### WHAT THE TASK ASKS
Copy exactly the lines that run from the line containing "(675, 218) = (481, 464): blue wallet -> none" to the end of the material below, both ends included.
☆ ☆ ☆ ☆ ☆ ☆ ☆
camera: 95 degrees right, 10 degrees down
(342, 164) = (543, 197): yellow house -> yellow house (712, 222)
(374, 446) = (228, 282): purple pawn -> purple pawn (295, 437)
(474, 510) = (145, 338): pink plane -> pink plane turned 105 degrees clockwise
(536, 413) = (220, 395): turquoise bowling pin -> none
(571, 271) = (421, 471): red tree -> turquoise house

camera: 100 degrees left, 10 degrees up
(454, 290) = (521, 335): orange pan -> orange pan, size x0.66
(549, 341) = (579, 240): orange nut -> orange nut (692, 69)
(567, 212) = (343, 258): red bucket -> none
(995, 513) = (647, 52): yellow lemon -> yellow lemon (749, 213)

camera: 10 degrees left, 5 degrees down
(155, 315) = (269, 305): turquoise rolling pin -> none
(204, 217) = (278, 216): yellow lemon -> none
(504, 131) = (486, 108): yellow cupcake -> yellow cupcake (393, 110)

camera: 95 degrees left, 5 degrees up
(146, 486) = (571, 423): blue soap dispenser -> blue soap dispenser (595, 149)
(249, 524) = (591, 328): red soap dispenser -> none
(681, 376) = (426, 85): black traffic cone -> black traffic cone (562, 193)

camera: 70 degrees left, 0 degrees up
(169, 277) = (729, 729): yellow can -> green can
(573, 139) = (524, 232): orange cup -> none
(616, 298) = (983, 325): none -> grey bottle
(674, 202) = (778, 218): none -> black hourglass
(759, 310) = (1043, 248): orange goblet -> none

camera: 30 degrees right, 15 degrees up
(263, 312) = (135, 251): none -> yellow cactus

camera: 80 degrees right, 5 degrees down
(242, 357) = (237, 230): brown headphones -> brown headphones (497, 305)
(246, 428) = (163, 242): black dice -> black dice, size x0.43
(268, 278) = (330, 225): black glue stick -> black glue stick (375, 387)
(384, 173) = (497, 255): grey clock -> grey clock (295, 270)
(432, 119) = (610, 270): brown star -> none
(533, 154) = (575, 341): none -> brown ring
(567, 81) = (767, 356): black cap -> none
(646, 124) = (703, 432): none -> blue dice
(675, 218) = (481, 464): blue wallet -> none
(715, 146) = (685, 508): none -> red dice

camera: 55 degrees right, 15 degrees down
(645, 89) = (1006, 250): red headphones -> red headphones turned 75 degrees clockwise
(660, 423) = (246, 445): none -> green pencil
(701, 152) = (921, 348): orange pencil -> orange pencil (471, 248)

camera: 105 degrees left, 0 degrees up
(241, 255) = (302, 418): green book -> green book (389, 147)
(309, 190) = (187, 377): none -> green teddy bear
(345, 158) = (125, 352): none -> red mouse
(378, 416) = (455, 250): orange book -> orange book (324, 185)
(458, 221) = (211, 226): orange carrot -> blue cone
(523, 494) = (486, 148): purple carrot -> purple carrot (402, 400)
☆ ☆ ☆ ☆ ☆ ☆ ☆
### RESPONSE TO THIS EXERCISE
(675, 218) = (481, 464): blue wallet -> none
(715, 146) = (685, 508): none -> red dice

camera: 55 degrees right, 15 degrees down
(645, 89) = (1006, 250): red headphones -> red headphones turned 75 degrees clockwise
(660, 423) = (246, 445): none -> green pencil
(701, 152) = (921, 348): orange pencil -> orange pencil (471, 248)

camera: 105 degrees left, 0 degrees up
(241, 255) = (302, 418): green book -> green book (389, 147)
(309, 190) = (187, 377): none -> green teddy bear
(345, 158) = (125, 352): none -> red mouse
(378, 416) = (455, 250): orange book -> orange book (324, 185)
(458, 221) = (211, 226): orange carrot -> blue cone
(523, 494) = (486, 148): purple carrot -> purple carrot (402, 400)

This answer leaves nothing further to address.